→ **Problem requirements**
Only the lines of the data below from the one with "C10: 4.7uF (n1, n6) -> none" through the one with "V1: AC 120V (GND, n1) -> AC 12V (GND, n1)" are wanted. Repeat them exactly.

Given records START

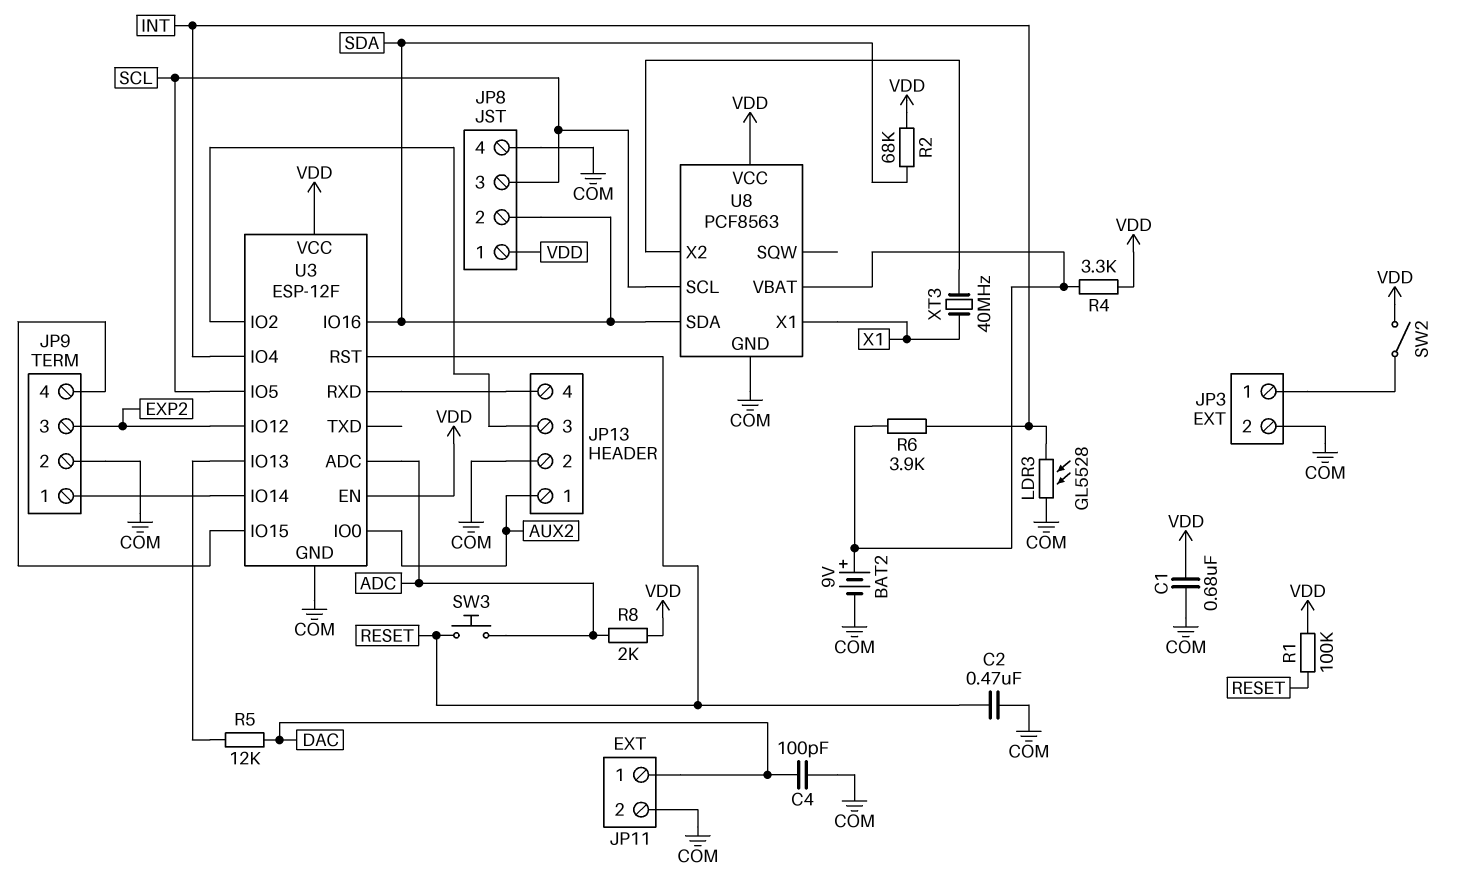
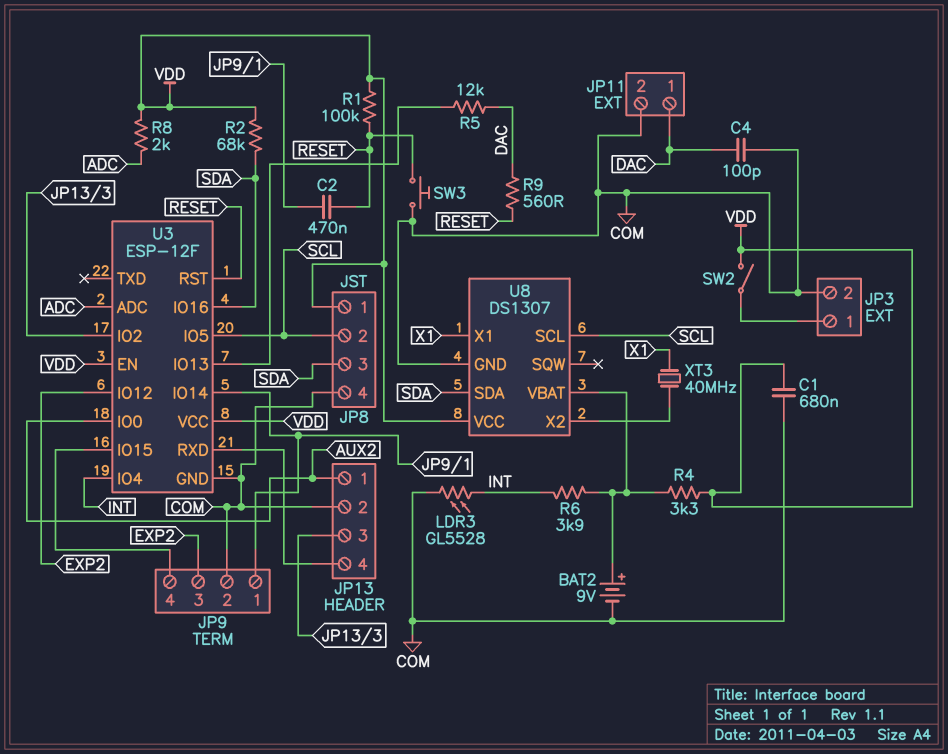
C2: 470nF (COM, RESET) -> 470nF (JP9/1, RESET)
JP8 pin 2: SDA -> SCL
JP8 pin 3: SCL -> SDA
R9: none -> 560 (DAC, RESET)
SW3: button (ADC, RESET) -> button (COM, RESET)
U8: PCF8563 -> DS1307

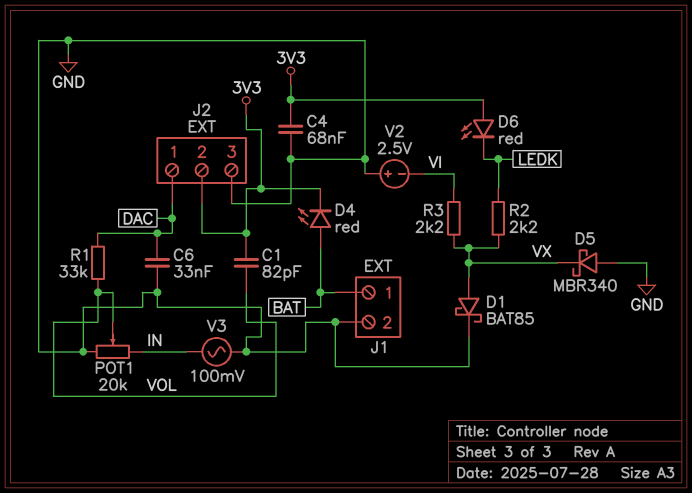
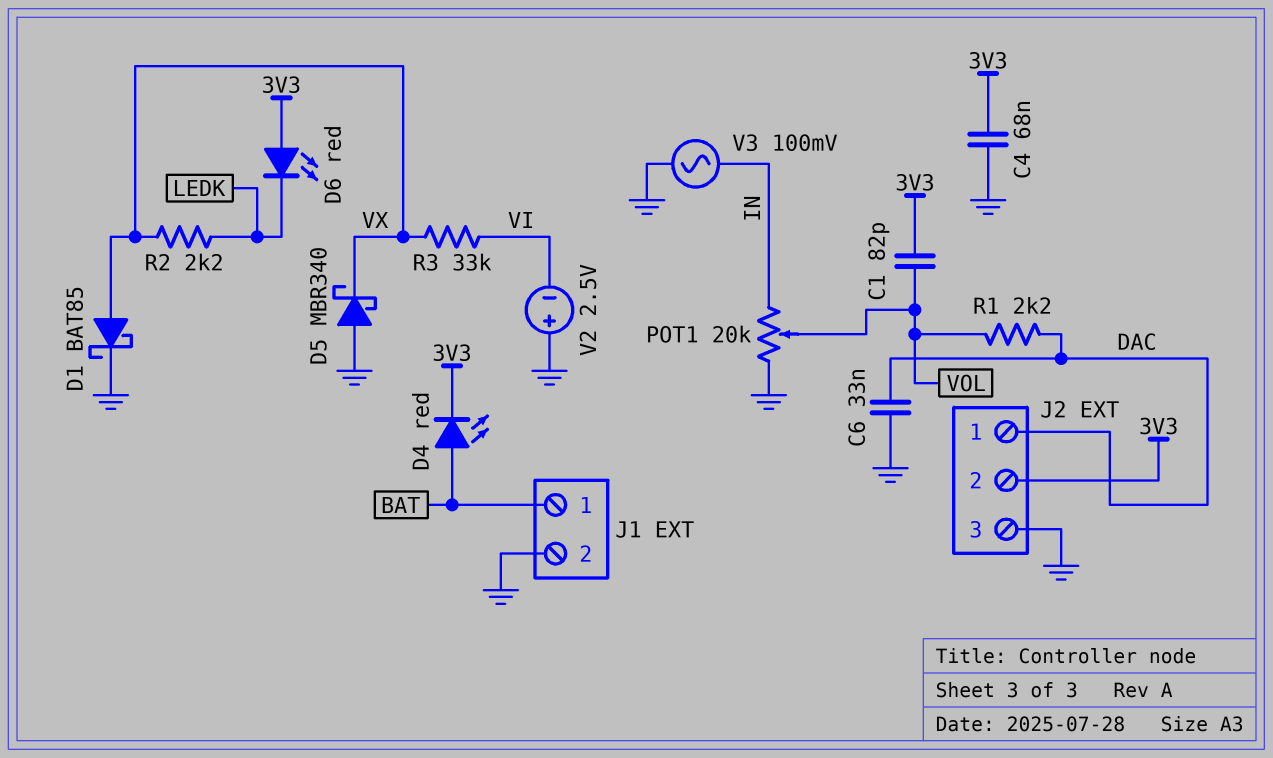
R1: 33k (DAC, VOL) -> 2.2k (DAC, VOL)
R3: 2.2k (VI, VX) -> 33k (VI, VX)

Given records END
Given records START

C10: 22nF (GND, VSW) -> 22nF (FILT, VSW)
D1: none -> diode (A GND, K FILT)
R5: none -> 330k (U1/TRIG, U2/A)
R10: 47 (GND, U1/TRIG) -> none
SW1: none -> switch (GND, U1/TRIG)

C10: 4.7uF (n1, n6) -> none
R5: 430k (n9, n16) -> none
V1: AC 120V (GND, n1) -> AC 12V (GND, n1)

Given records END

→ **Answer box**
C10: 4.7uF (n1, n6) -> none
R5: 430k (n9, n16) -> none
V1: AC 120V (GND, n1) -> AC 12V (GND, n1)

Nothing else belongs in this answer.